**** COLLECTED MATERIAL ****

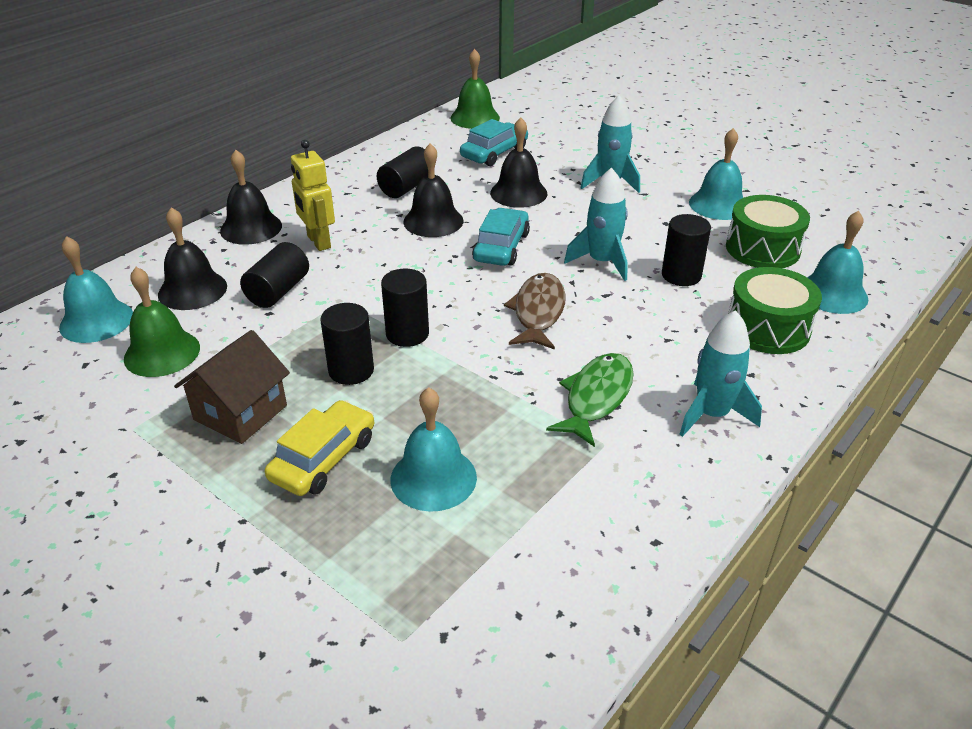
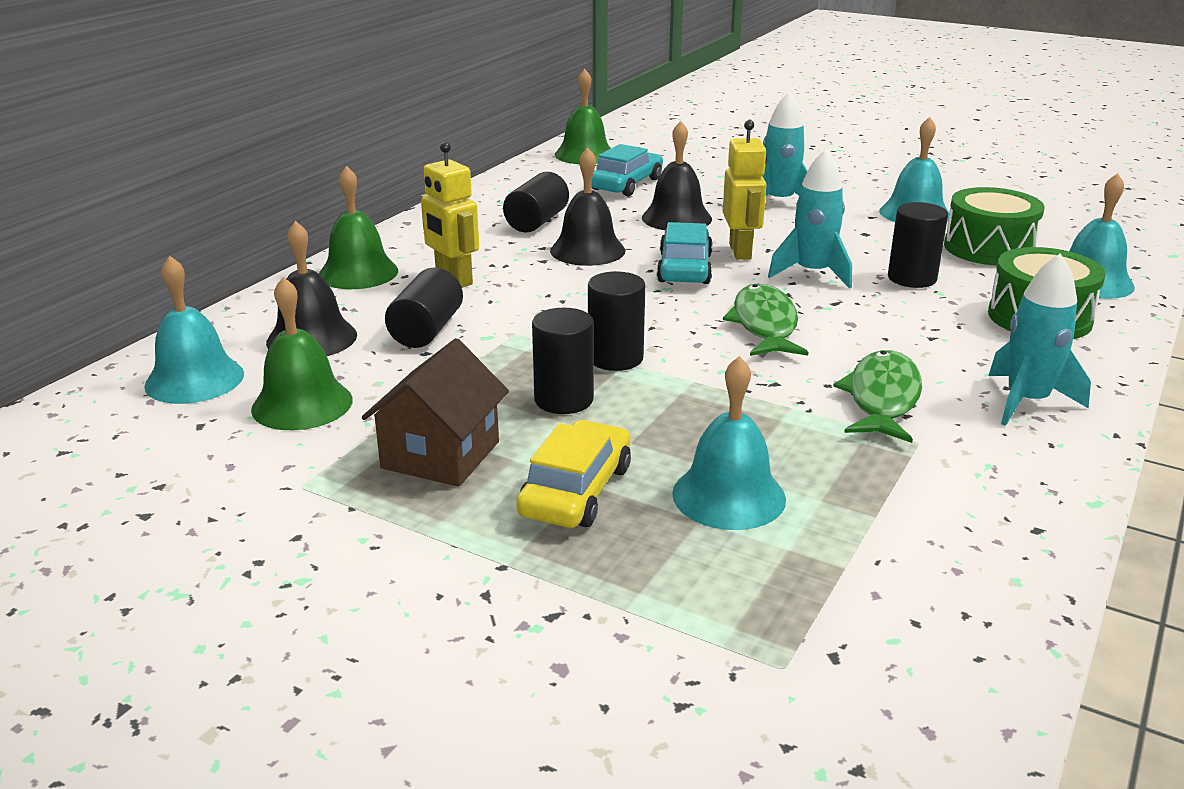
camera: 10 degrees left, 10 degrees down
(251, 228) = (358, 273): black bell -> green bell
(538, 312) = (764, 325): brown fish -> green fish
(554, 233) = (740, 251): none -> yellow robot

****

An exact, picture-free copy of the listing above is the goal; write it out now.

camera: 10 degrees left, 10 degrees down
(251, 228) = (358, 273): black bell -> green bell
(538, 312) = (764, 325): brown fish -> green fish
(554, 233) = (740, 251): none -> yellow robot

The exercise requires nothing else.